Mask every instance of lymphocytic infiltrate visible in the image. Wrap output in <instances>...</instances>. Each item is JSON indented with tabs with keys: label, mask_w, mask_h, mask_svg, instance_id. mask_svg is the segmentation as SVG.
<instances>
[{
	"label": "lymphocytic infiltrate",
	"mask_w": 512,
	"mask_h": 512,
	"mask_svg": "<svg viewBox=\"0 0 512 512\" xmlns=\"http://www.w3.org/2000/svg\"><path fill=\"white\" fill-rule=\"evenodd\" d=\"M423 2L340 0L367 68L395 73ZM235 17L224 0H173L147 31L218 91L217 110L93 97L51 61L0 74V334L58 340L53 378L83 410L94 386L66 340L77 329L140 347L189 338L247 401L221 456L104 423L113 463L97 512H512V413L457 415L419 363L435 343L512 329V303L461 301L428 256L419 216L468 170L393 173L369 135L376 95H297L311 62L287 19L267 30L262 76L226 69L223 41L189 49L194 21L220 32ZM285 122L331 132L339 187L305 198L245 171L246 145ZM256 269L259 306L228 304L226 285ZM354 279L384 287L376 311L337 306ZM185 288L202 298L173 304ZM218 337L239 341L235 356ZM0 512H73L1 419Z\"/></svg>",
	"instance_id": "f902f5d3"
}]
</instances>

========

What you are asked to do
Extract all the entries word for word.

Task answer
Mask every instance of lymphocytic infiltrate visible in the image. Wrap output in <instances>...</instances>. Each item is JSON indented with tabs with keys: label, mask_w, mask_h, mask_svg, instance_id. mask_svg is the segmentation as SVG.
<instances>
[{
	"label": "lymphocytic infiltrate",
	"mask_w": 512,
	"mask_h": 512,
	"mask_svg": "<svg viewBox=\"0 0 512 512\" xmlns=\"http://www.w3.org/2000/svg\"><path fill=\"white\" fill-rule=\"evenodd\" d=\"M423 2L340 0L367 68L395 73ZM235 17L224 0H173L147 31L218 91L217 110L93 97L51 61L0 74V334L58 340L53 378L83 410L94 386L66 340L77 329L140 347L189 338L247 401L221 456L104 423L113 463L97 512H512V413L457 415L419 363L435 343L512 329V303L461 301L428 256L419 216L468 170L393 173L369 135L376 95H297L311 62L287 19L267 30L262 76L226 69L223 41L189 49L194 21L220 32ZM285 122L331 132L339 187L305 198L245 171L246 145ZM256 269L259 306L228 304L226 285ZM354 279L384 287L376 311L337 306ZM185 288L202 298L173 304ZM218 337L239 341L235 356ZM0 512H73L1 419Z\"/></svg>",
	"instance_id": "f902f5d3"
}]
</instances>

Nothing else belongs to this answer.